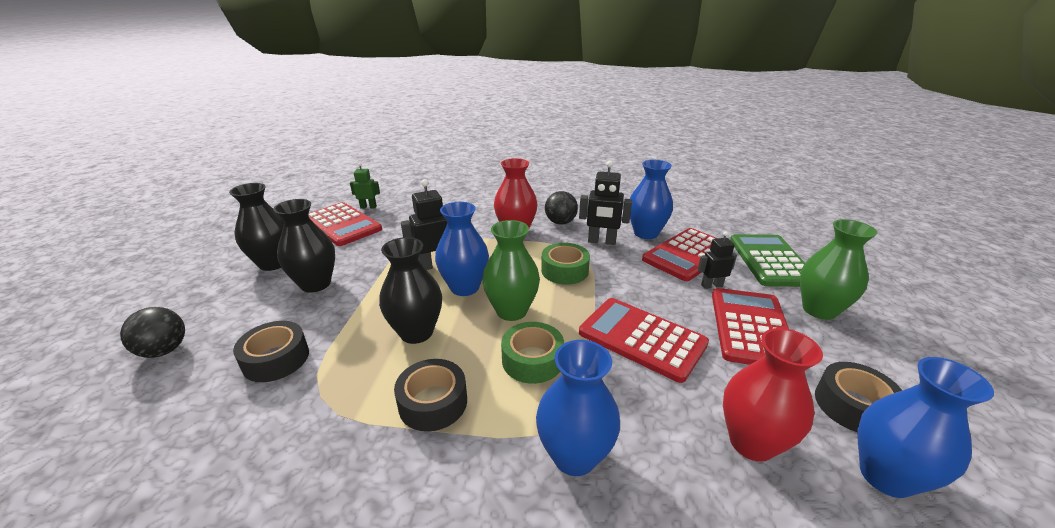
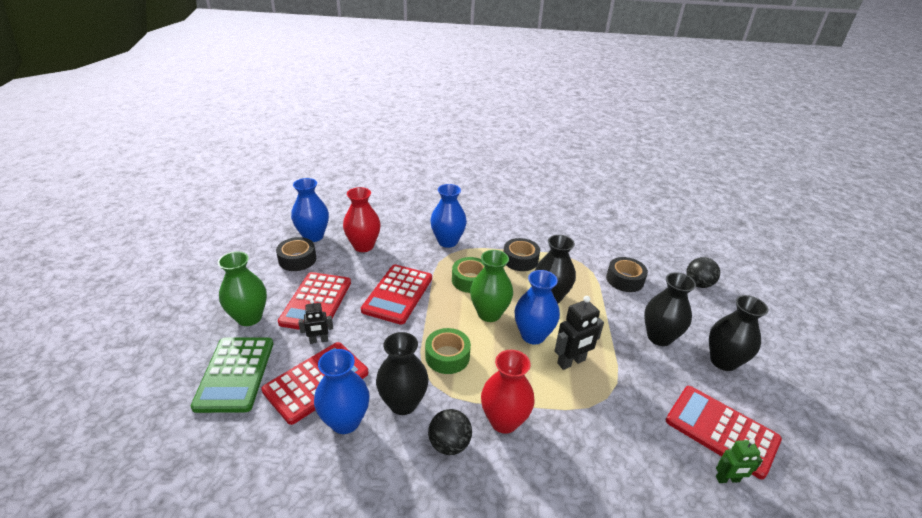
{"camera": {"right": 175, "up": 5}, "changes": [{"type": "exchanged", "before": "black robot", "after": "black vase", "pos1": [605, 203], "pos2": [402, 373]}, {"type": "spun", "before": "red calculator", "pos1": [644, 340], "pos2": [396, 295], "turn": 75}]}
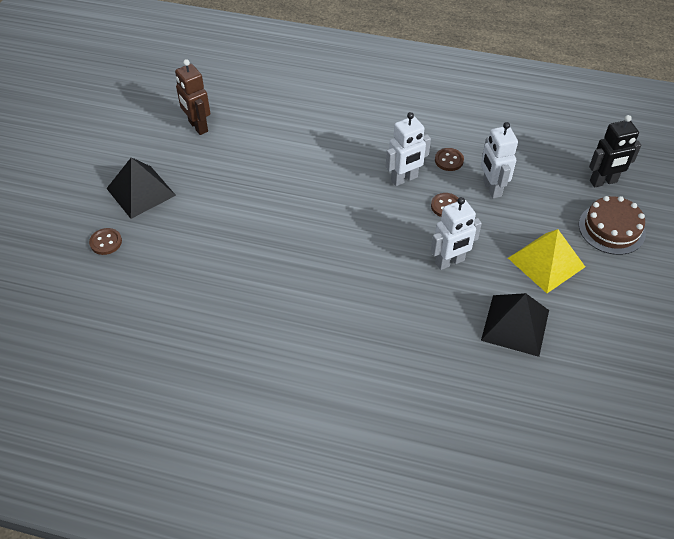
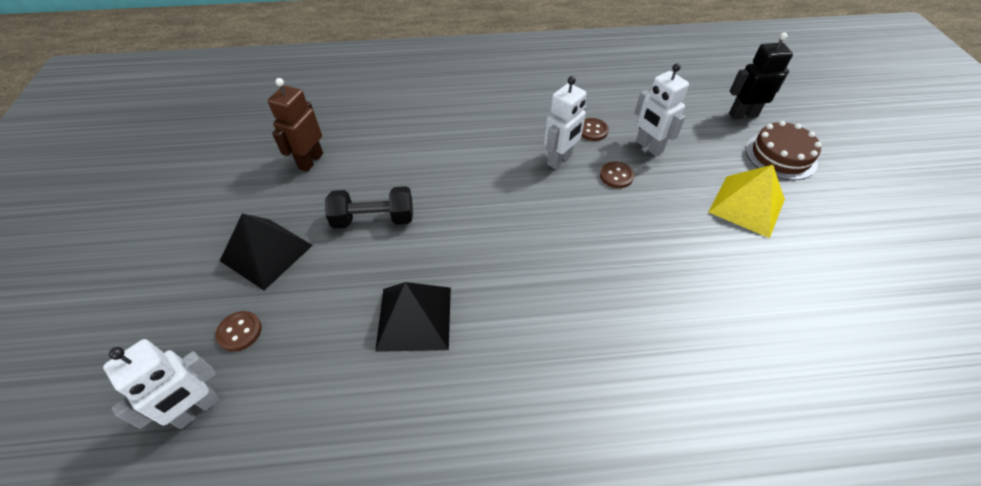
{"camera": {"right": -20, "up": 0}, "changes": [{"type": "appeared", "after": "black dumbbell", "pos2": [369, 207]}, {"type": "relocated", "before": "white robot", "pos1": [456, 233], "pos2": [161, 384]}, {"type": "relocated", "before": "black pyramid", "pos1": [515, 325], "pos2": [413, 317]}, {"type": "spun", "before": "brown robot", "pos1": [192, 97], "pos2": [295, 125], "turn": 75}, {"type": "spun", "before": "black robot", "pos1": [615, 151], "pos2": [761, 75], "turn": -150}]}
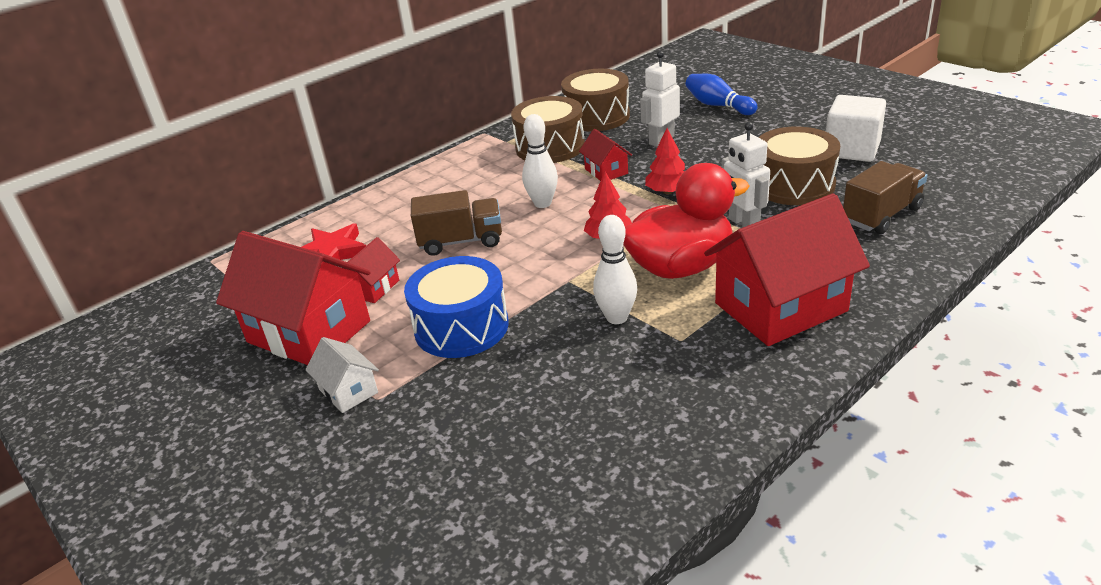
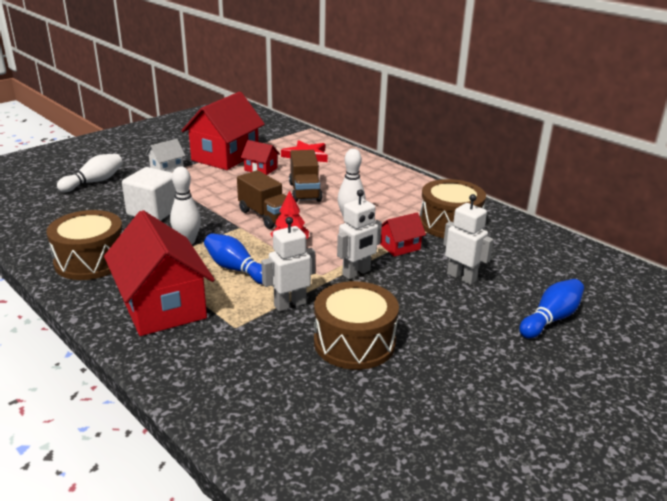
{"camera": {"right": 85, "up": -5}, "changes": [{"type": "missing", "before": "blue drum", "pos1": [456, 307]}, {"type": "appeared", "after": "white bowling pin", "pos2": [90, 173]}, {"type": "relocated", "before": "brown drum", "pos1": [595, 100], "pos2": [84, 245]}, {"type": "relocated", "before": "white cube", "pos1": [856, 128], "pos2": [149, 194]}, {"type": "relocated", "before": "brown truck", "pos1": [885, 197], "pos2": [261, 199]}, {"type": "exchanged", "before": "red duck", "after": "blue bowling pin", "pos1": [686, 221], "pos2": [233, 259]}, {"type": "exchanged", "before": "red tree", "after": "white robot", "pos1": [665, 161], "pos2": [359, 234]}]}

********

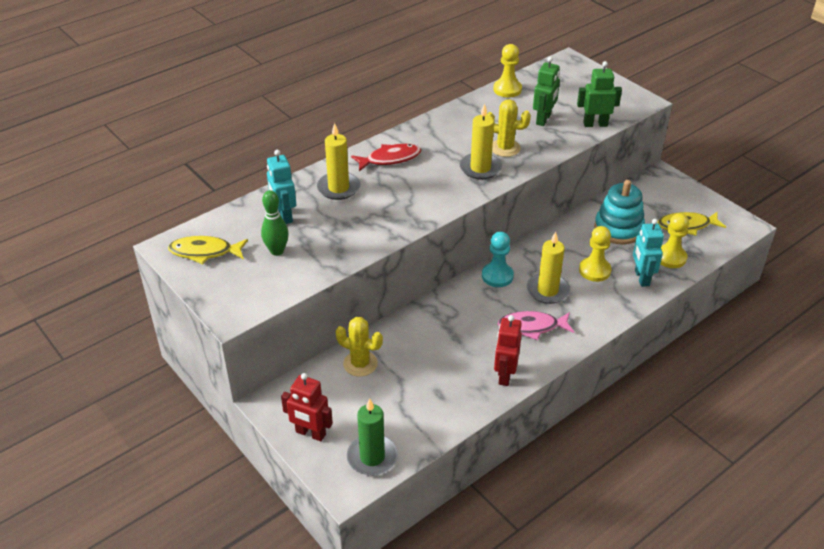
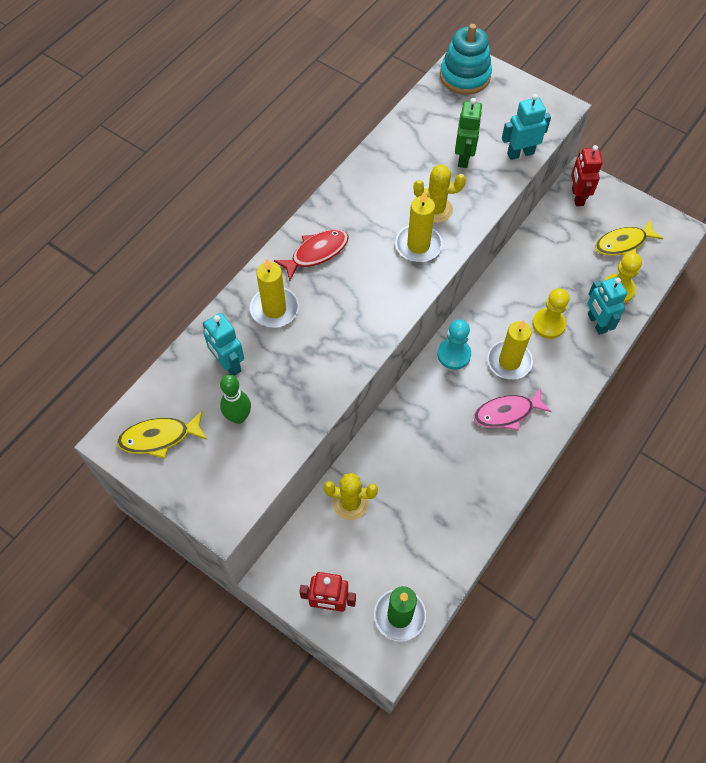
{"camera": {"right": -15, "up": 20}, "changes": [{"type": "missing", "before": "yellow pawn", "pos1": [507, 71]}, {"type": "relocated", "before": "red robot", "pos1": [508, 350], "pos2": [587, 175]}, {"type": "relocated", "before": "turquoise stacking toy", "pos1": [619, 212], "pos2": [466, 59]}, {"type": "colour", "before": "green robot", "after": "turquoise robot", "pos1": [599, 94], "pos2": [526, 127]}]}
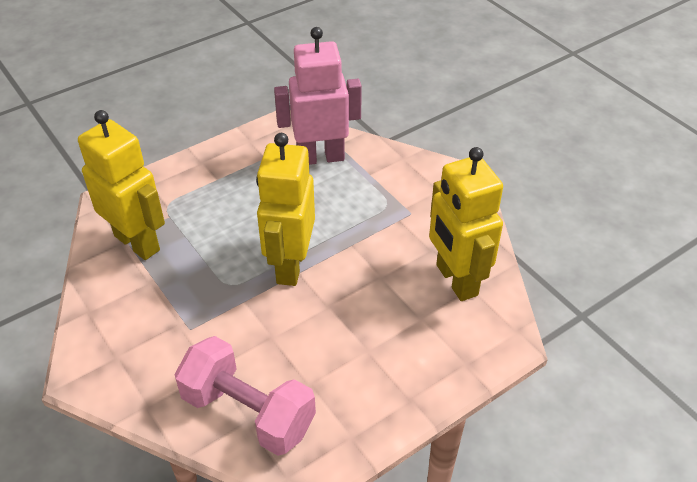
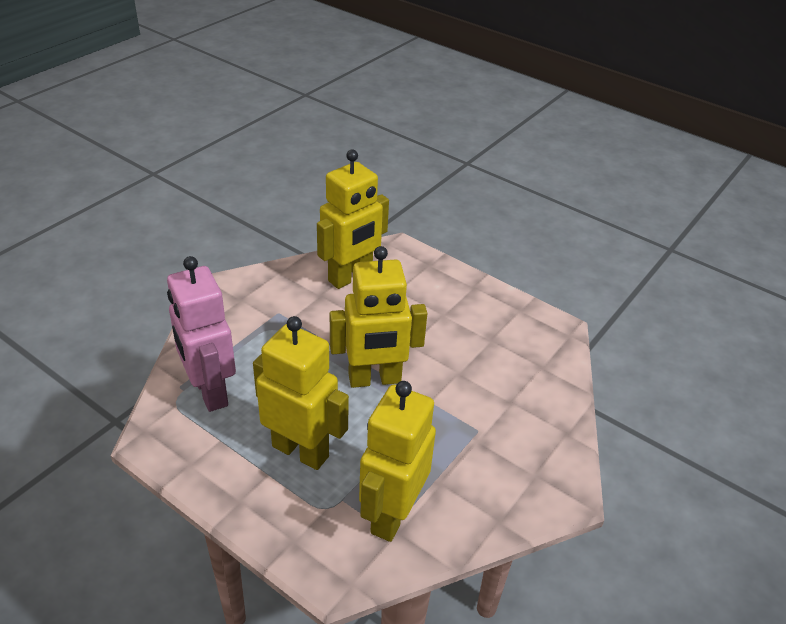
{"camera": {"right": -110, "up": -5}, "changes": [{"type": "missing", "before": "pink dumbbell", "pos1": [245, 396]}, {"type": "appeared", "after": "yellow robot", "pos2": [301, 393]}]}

********

State how many lines in the listing above contain "turn". Nothing else is needed.

2